INPUT DATA:
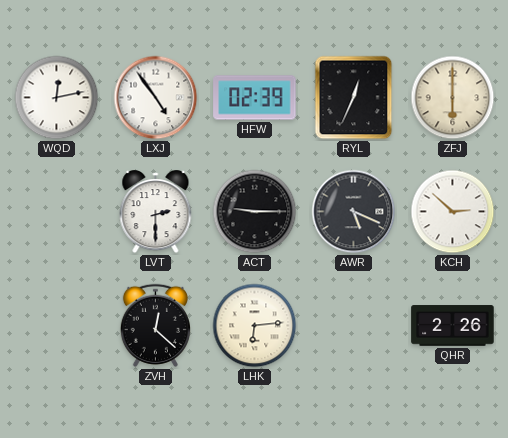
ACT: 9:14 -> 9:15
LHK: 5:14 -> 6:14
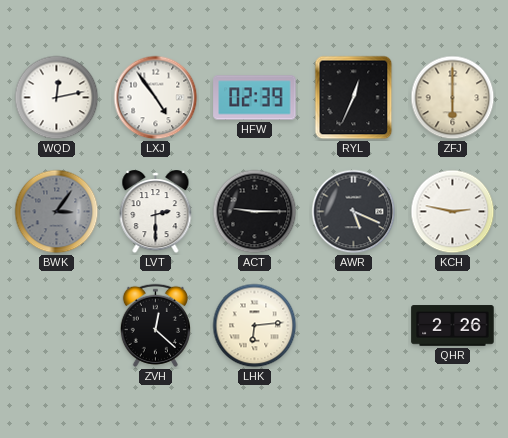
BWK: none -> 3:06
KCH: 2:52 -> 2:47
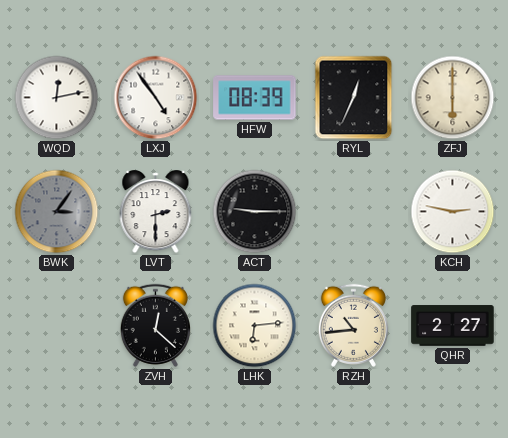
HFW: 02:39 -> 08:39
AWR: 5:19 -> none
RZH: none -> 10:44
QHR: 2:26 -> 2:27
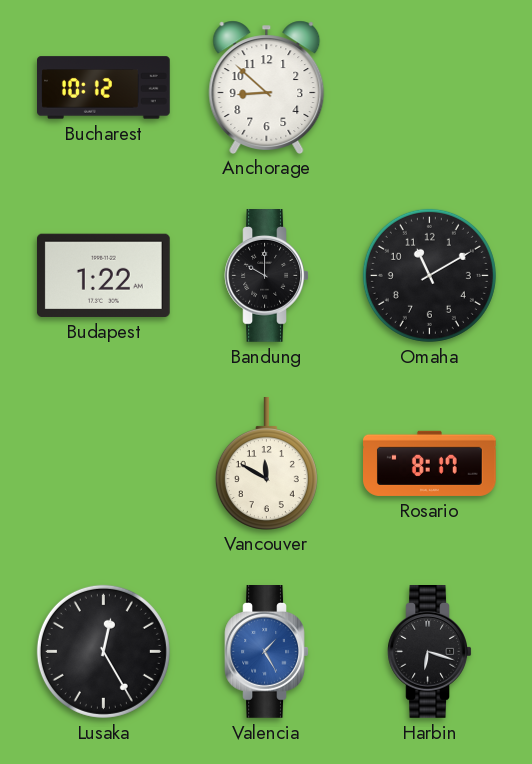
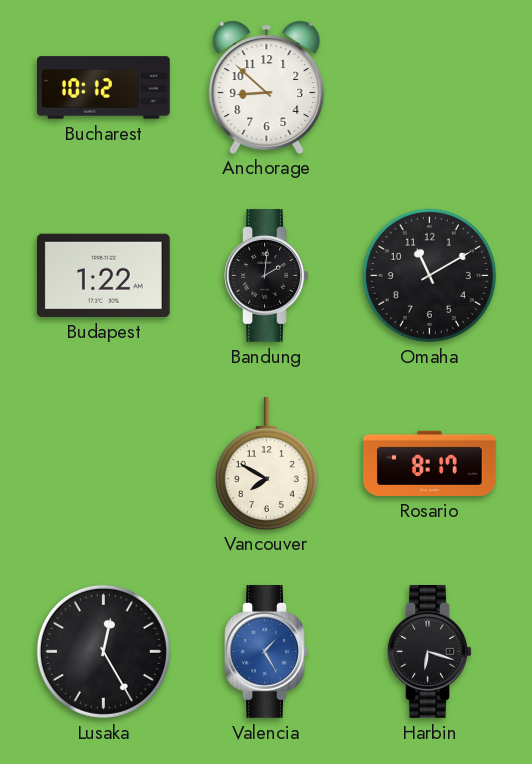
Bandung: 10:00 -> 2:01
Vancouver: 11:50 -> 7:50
...
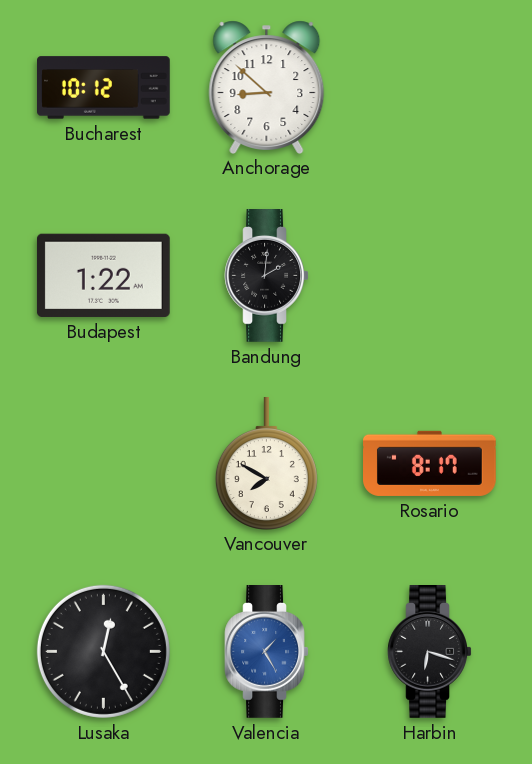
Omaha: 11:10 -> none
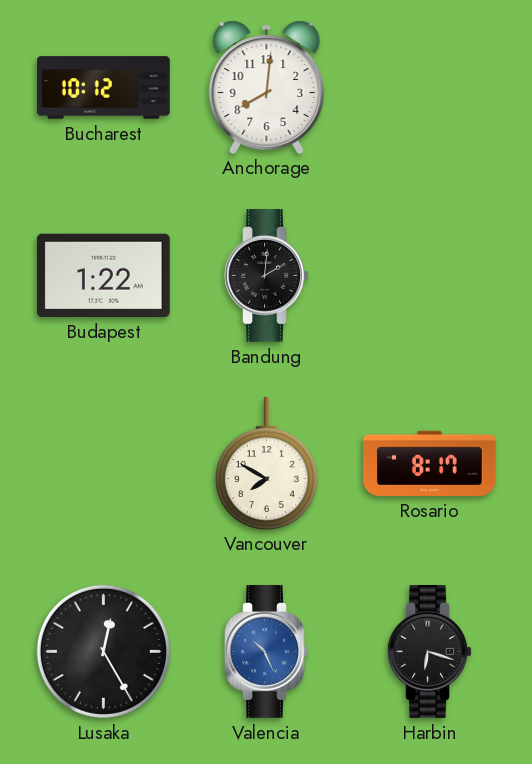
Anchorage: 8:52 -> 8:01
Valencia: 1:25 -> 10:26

WRITTEN TASK: Rewrite the items starting at the line containing "Omaha: 11:10 -> none" and ending at the line containing "Valencia: 1:25 -> 10:26" as a numbered list, skipping blank lines and leaving out the pictures.

CORRECT RESULT:
1. Omaha: 11:10 -> none
2. Anchorage: 8:52 -> 8:01
3. Valencia: 1:25 -> 10:26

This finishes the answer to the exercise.